TO DO - Each entry below should be restated word for word, without any picture it contains.

[Stored data entries]
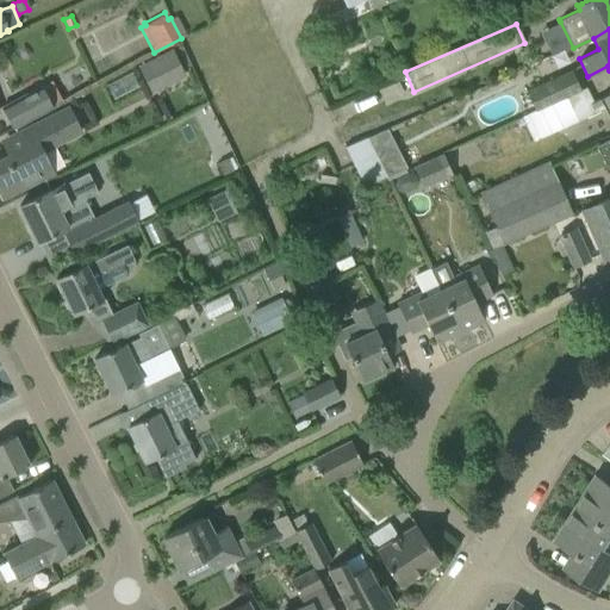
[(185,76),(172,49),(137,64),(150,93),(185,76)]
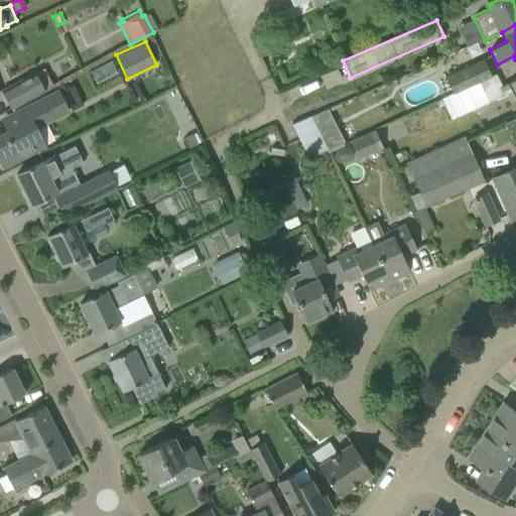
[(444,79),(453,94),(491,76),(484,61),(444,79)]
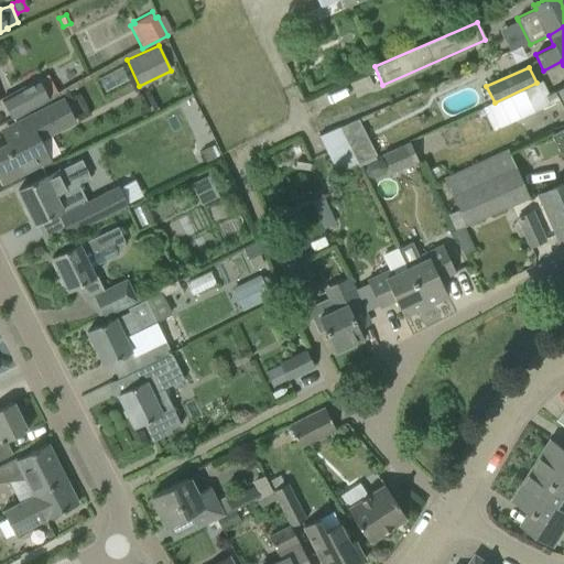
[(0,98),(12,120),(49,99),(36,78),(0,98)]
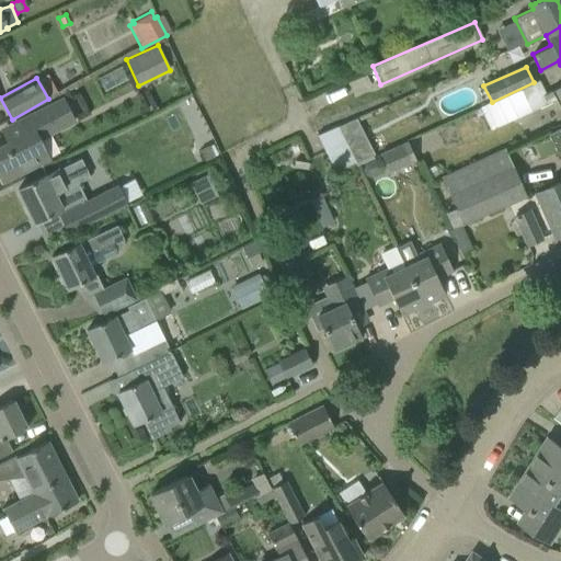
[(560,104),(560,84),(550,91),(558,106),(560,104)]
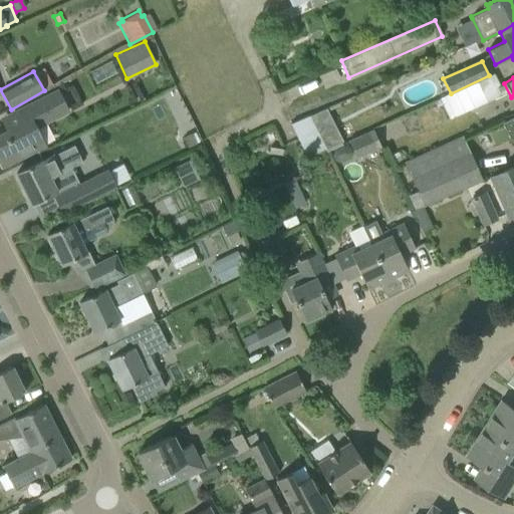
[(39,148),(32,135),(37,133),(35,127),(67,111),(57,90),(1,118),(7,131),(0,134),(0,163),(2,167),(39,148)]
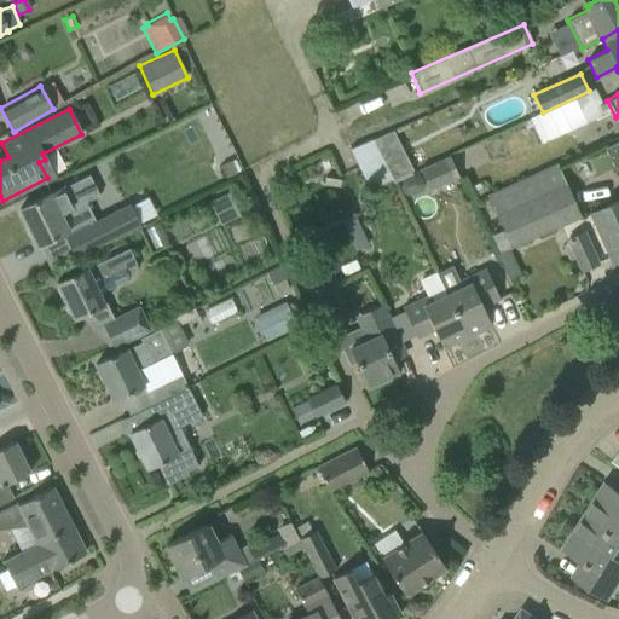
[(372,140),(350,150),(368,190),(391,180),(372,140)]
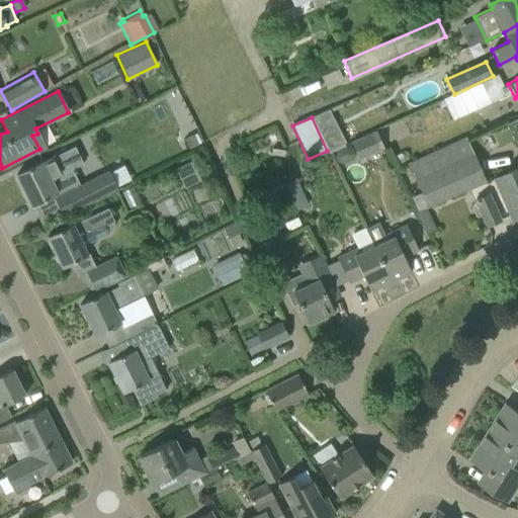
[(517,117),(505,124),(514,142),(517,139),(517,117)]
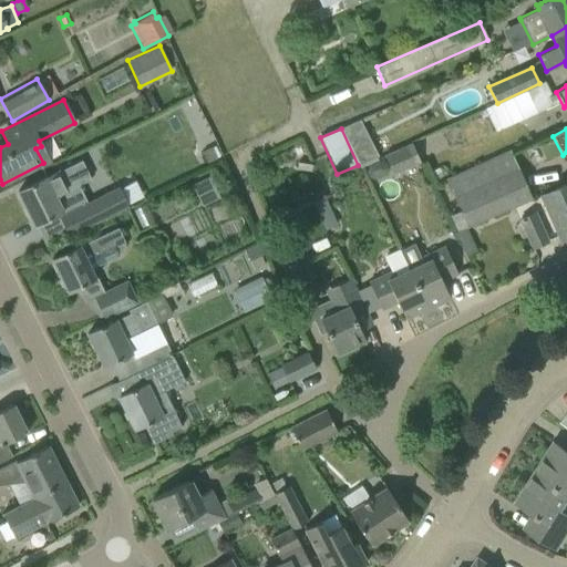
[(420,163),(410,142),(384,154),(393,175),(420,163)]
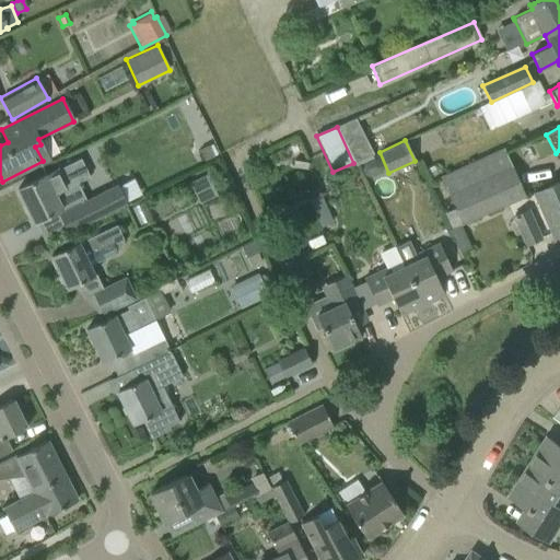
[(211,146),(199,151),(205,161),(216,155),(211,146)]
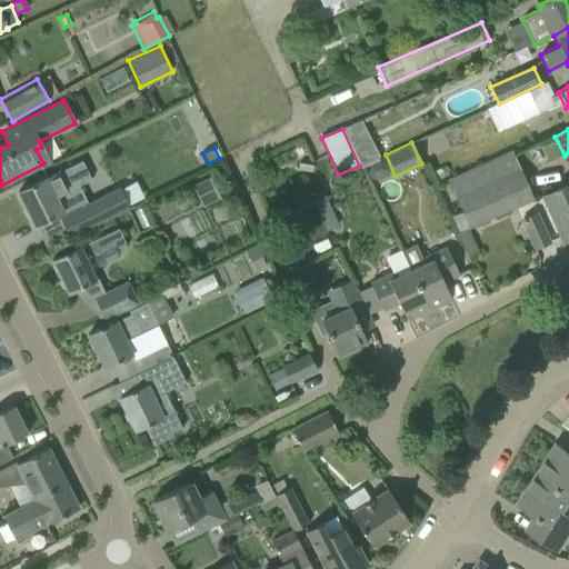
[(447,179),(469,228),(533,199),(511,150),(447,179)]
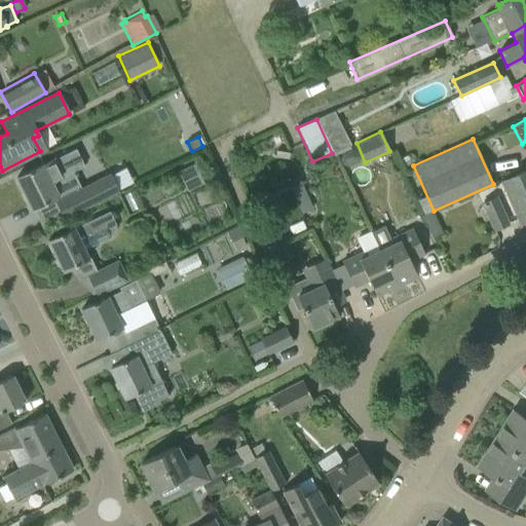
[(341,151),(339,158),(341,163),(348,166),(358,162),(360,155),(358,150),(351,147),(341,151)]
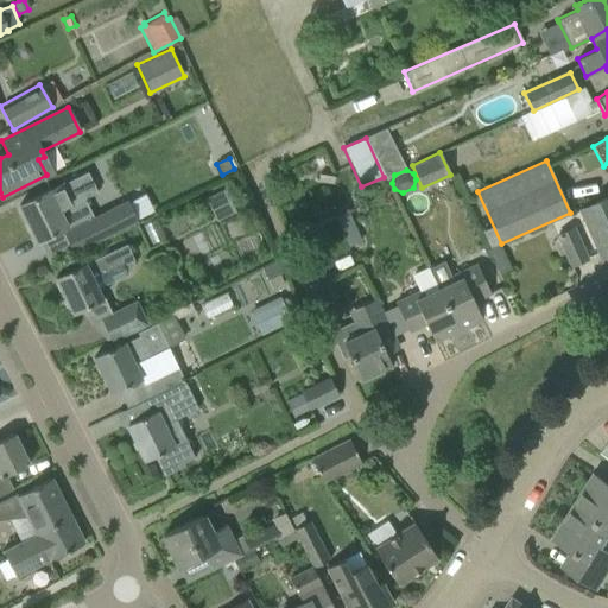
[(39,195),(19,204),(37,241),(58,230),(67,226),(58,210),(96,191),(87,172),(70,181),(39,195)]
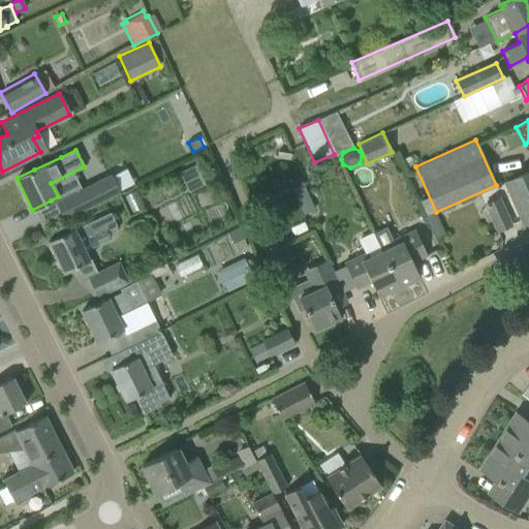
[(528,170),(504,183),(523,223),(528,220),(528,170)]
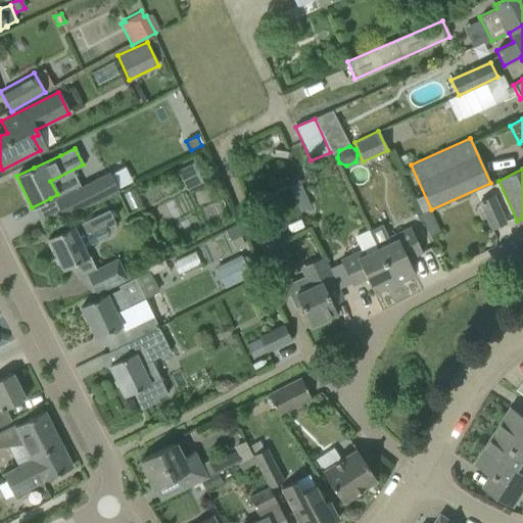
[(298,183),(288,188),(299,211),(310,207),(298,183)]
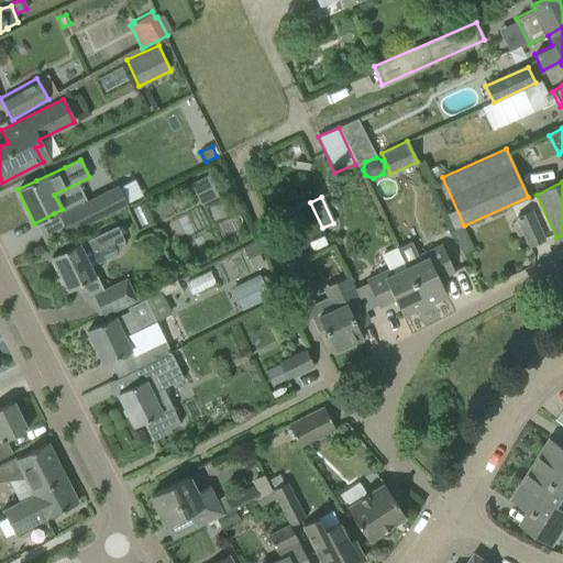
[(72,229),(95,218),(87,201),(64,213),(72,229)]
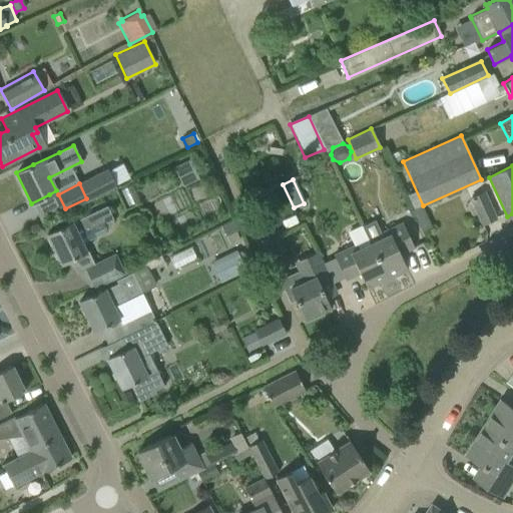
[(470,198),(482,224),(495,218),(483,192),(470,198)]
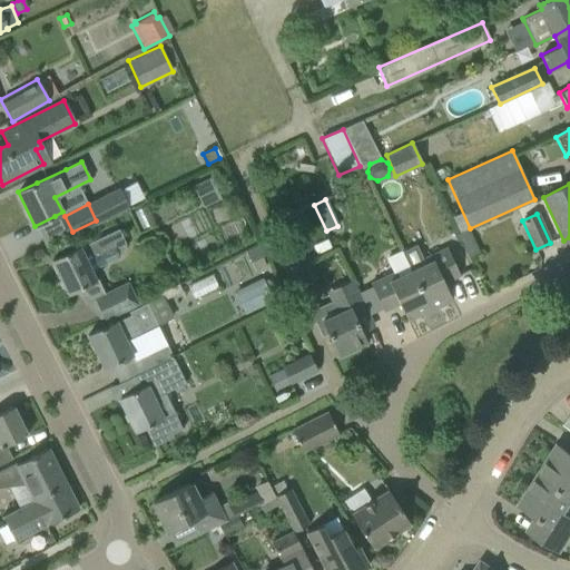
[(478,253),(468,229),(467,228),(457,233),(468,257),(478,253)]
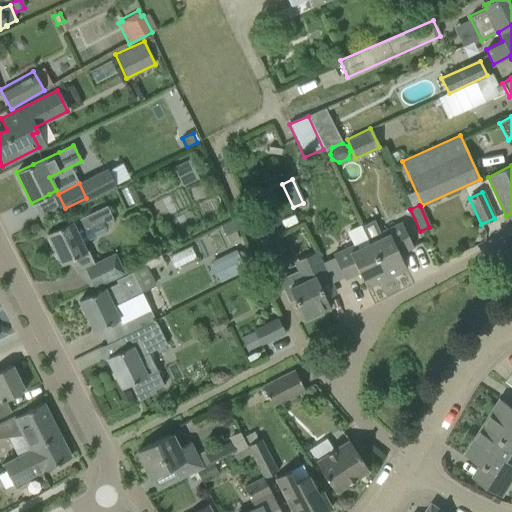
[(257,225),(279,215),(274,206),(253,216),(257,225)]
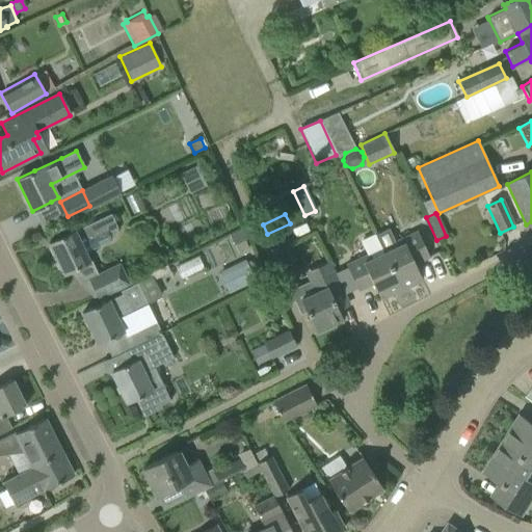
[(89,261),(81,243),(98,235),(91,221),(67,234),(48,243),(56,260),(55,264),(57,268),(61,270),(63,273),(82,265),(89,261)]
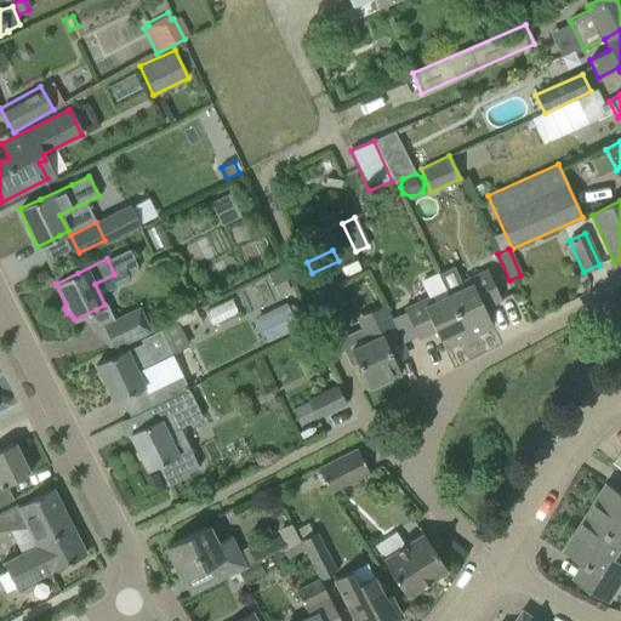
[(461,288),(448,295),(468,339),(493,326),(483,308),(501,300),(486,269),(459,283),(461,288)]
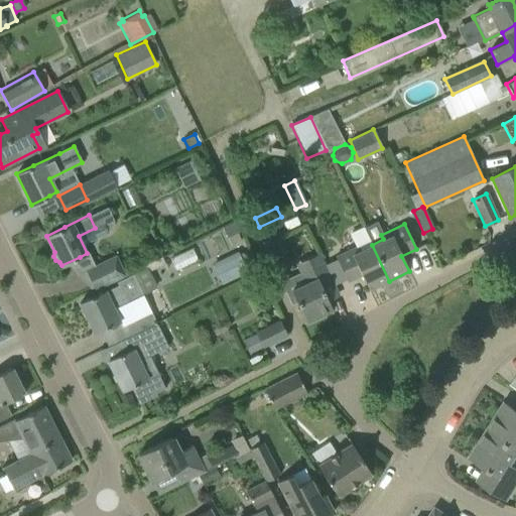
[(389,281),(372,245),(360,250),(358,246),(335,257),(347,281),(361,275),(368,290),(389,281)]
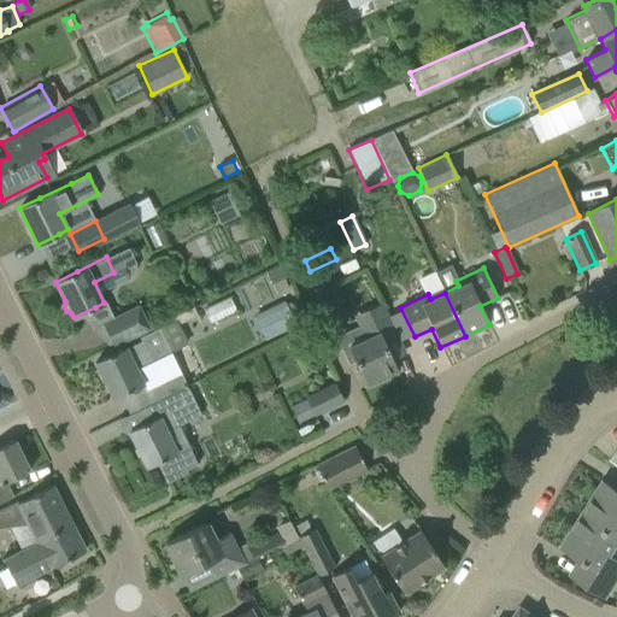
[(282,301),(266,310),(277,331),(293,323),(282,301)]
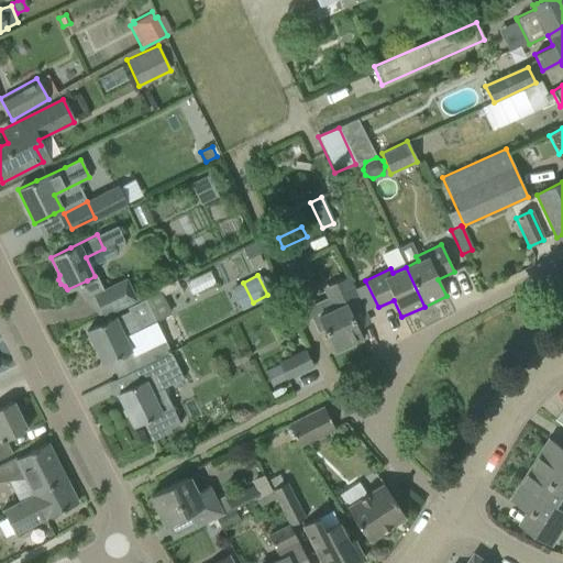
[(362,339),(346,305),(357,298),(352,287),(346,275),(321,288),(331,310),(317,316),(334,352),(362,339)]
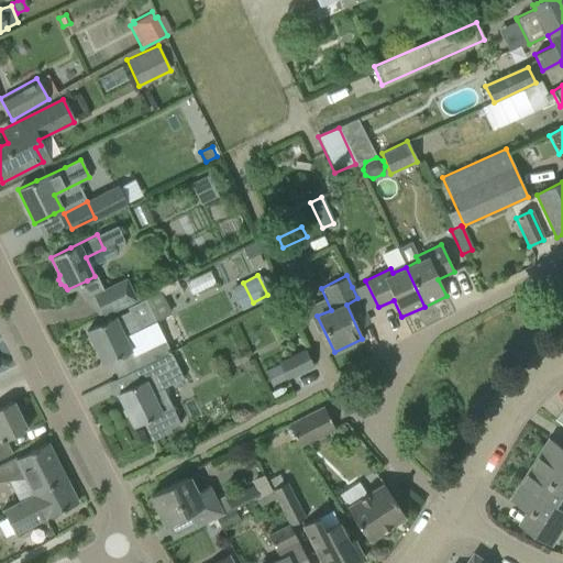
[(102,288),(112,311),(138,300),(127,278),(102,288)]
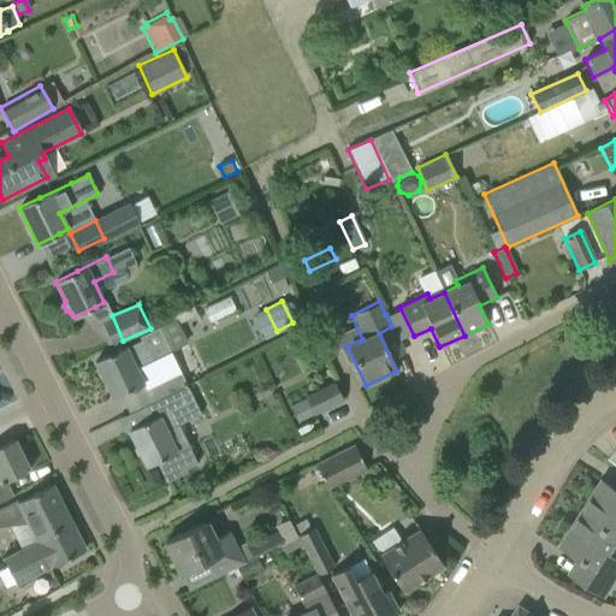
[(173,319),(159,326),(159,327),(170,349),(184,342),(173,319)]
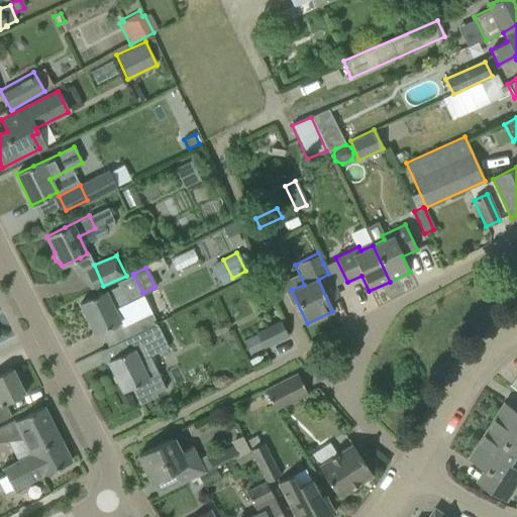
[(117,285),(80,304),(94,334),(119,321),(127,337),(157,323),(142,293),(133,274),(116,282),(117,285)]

ANSWER TO THIS EXERCISE -
[(185,76),(172,49),(137,64),(150,93),(185,76)]
[(444,79),(453,94),(491,76),(484,61),(444,79)]
[(0,98),(12,120),(49,99),(36,78),(0,98)]
[(560,104),(560,84),(550,91),(558,106),(560,104)]
[(39,148),(32,135),(37,133),(35,127),(67,111),(57,90),(1,118),(7,131),(0,134),(0,163),(2,167),(39,148)]
[(372,140),(350,150),(368,190),(391,180),(372,140)]
[(517,117),(505,124),(514,142),(517,139),(517,117)]
[(420,163),(410,142),(384,154),(393,175),(420,163)]
[(211,146),(199,151),(205,161),(216,155),(211,146)]
[(447,179),(469,228),(533,199),(511,150),(447,179)]
[(341,151),(339,158),(341,163),(348,166),(358,162),(360,155),(358,150),(351,147),(341,151)]
[(39,195),(19,204),(37,241),(58,230),(67,226),(58,210),(96,191),(87,172),(70,181),(39,195)]
[(528,170),(504,183),(523,223),(528,220),(528,170)]
[(298,183),(288,188),(299,211),(310,207),(298,183)]
[(72,229),(95,218),(87,201),(64,213),(72,229)]
[(470,198),(482,224),(495,218),(483,192),(470,198)]
[(478,253),(468,229),(467,228),(457,233),(468,257),(478,253)]
[(257,225),(279,215),(274,206),(253,216),(257,225)]
[(89,261),(81,243),(98,235),(91,221),(67,234),(48,243),(56,260),(55,264),(57,268),(61,270),(63,273),(82,265),(89,261)]
[(461,288),(448,295),(468,339),(493,326),(483,308),(501,300),(486,269),(459,283),(461,288)]
[(389,281),(372,245),(360,250),(358,246),(335,257),(347,281),(361,275),(368,290),(389,281)]
[(282,301),(266,310),(277,331),(293,323),(282,301)]
[(362,339),(346,305),(357,298),(352,287),(346,275),(321,288),(331,310),(317,316),(334,352),(362,339)]
[(102,288),(112,311),(138,300),(127,278),(102,288)]
[(173,319),(159,326),(159,327),(170,349),(184,342),(173,319)]
[(117,285),(80,304),(94,334),(119,321),(127,337),(157,323),(142,293),(133,274),(116,282),(117,285)]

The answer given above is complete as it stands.